▶ [INSTRUCTIONS TO FOLLOW]:
Look below for the line that contains "C3: none -> 150nF (GND, VCC)", then quote it and all the lines after it, exactly, with the pictures left out.
*** PROVIDED DATA ***
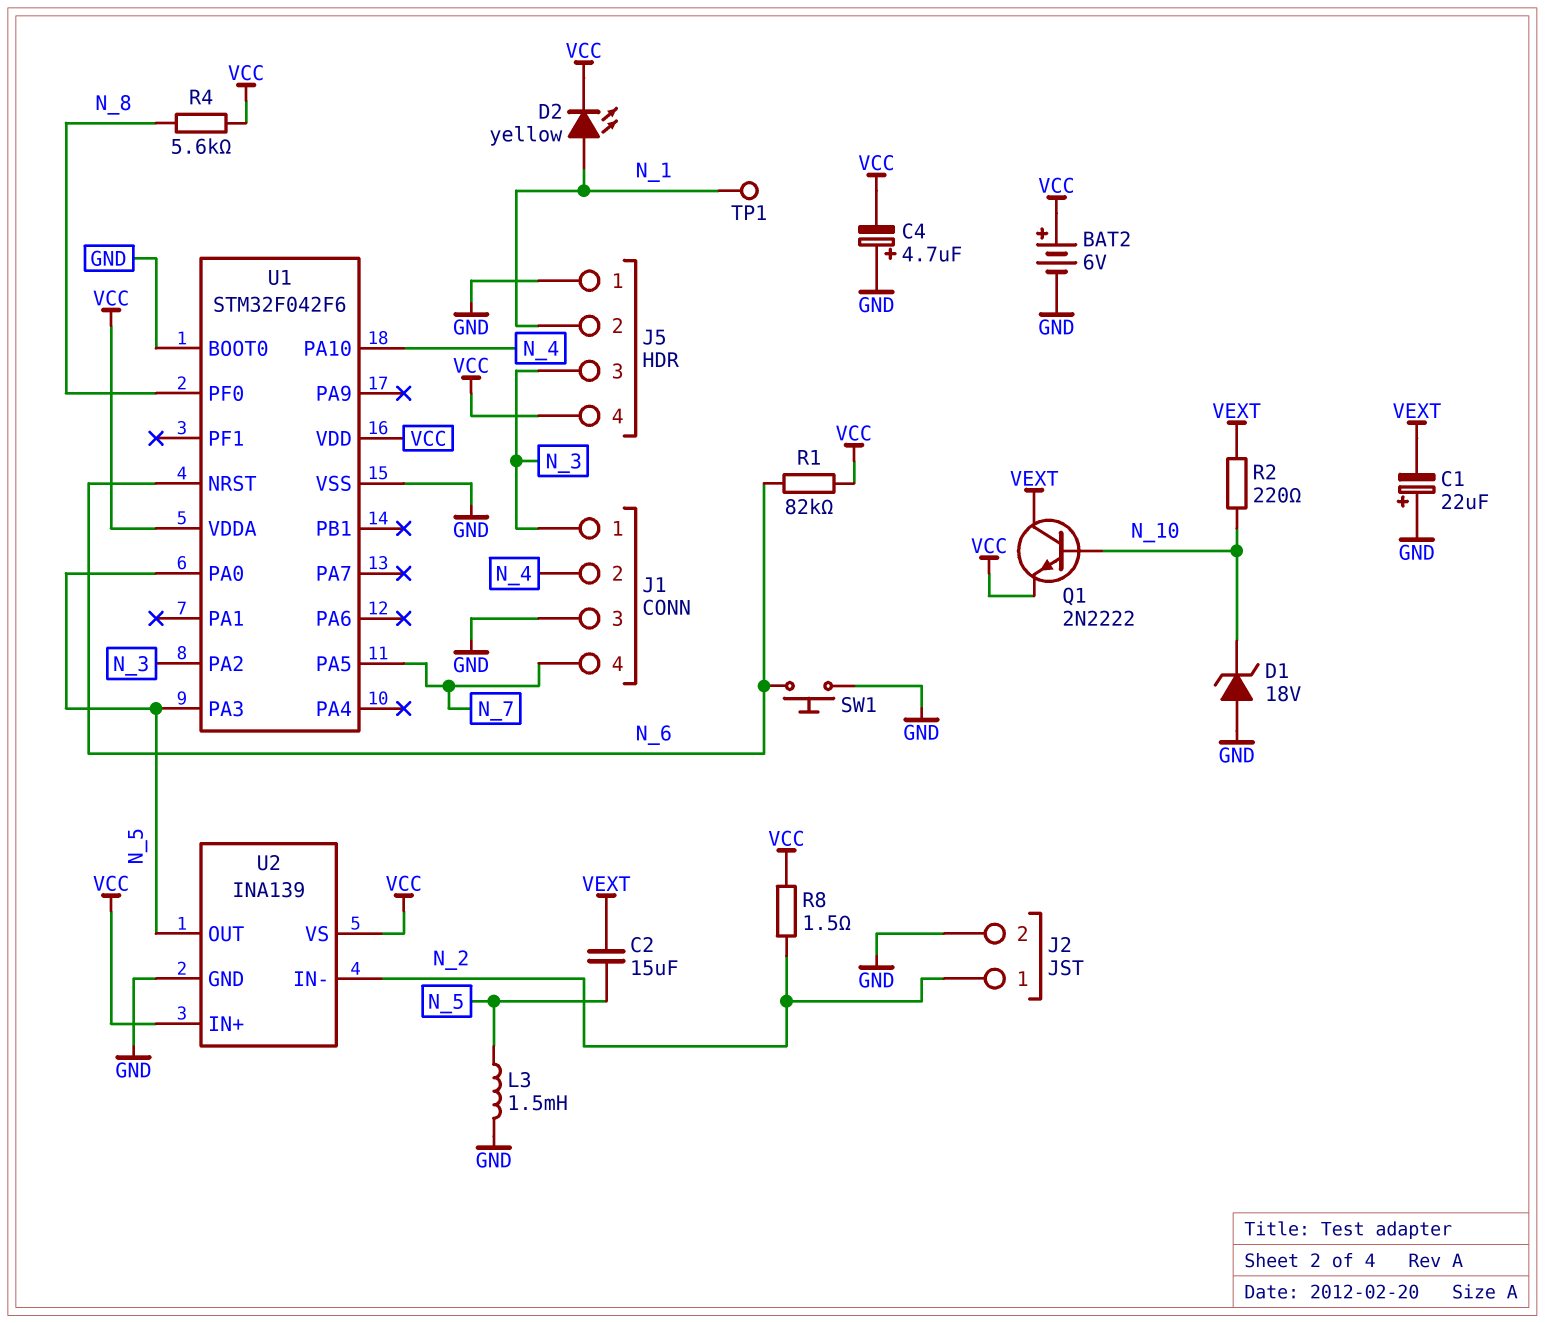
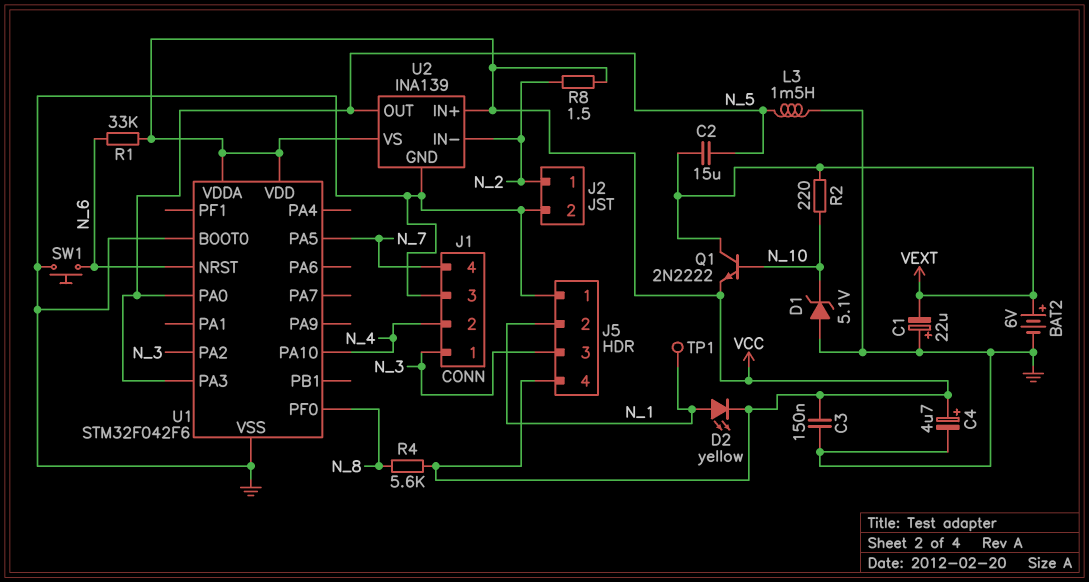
BAT2: 6V (plus VCC, minus GND) -> 6V (plus VEXT, minus GND)
C3: none -> 150nF (GND, VCC)
C4: 4.7uF (plus GND, minus VCC) -> 4.7uF (plus VCC, minus GND)
D1: zener 18V (A GND, K N_10) -> zener 5.1V (A GND, K N_10)
R1: 82k (N_6, VCC) -> 33k (N_6, VCC)

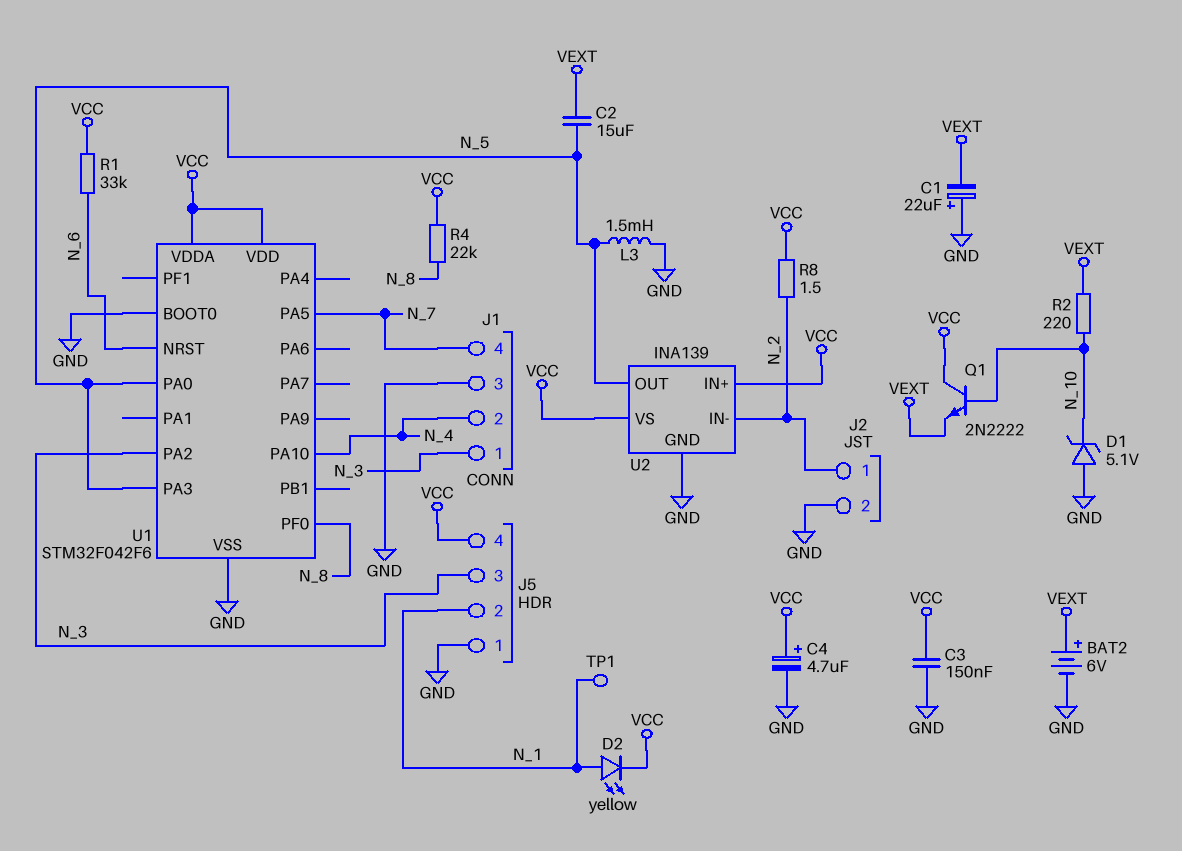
Q1: NPN 2N2222 (B N_10, C VEXT, E VCC) -> NPN 2N2222 (B N_10, C VCC, E VEXT)
R4: 5.6k (N_8, VCC) -> 22k (N_8, VCC)
SW1: button (GND, N_6) -> none

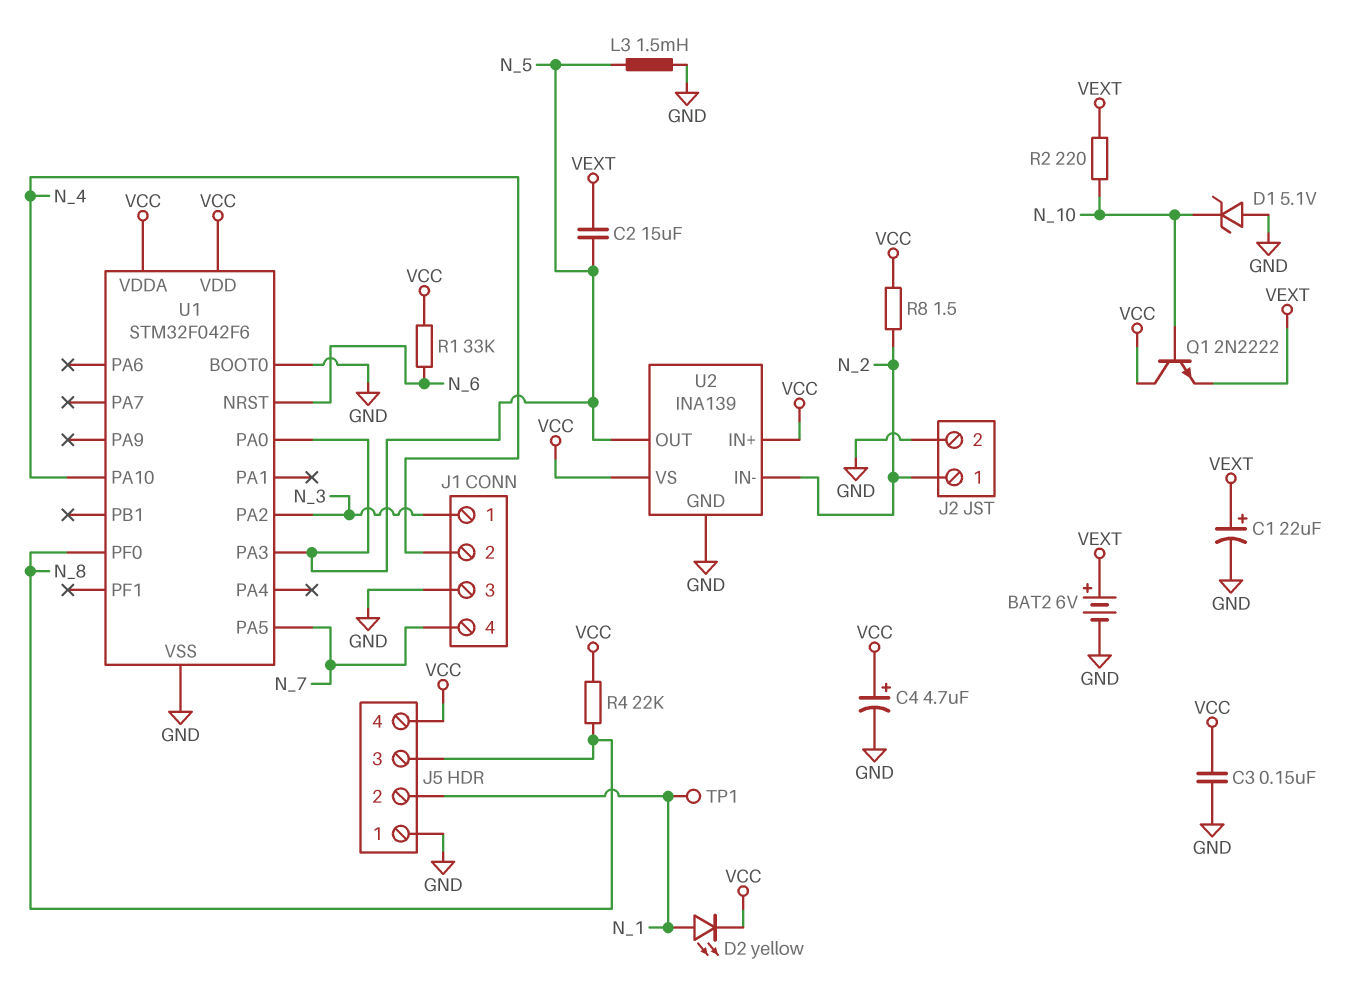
C1: 22uF (plus GND, minus VEXT) -> 22uF (plus VEXT, minus GND)
J5 pin 3: N_3 -> N_8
*** End of PROVIDED DATA ***
▶ [RESPONSE AREA]:
C3: none -> 150nF (GND, VCC)
C4: 4.7uF (plus GND, minus VCC) -> 4.7uF (plus VCC, minus GND)
D1: zener 18V (A GND, K N_10) -> zener 5.1V (A GND, K N_10)
R1: 82k (N_6, VCC) -> 33k (N_6, VCC)

Q1: NPN 2N2222 (B N_10, C VEXT, E VCC) -> NPN 2N2222 (B N_10, C VCC, E VEXT)
R4: 5.6k (N_8, VCC) -> 22k (N_8, VCC)
SW1: button (GND, N_6) -> none

C1: 22uF (plus GND, minus VEXT) -> 22uF (plus VEXT, minus GND)
J5 pin 3: N_3 -> N_8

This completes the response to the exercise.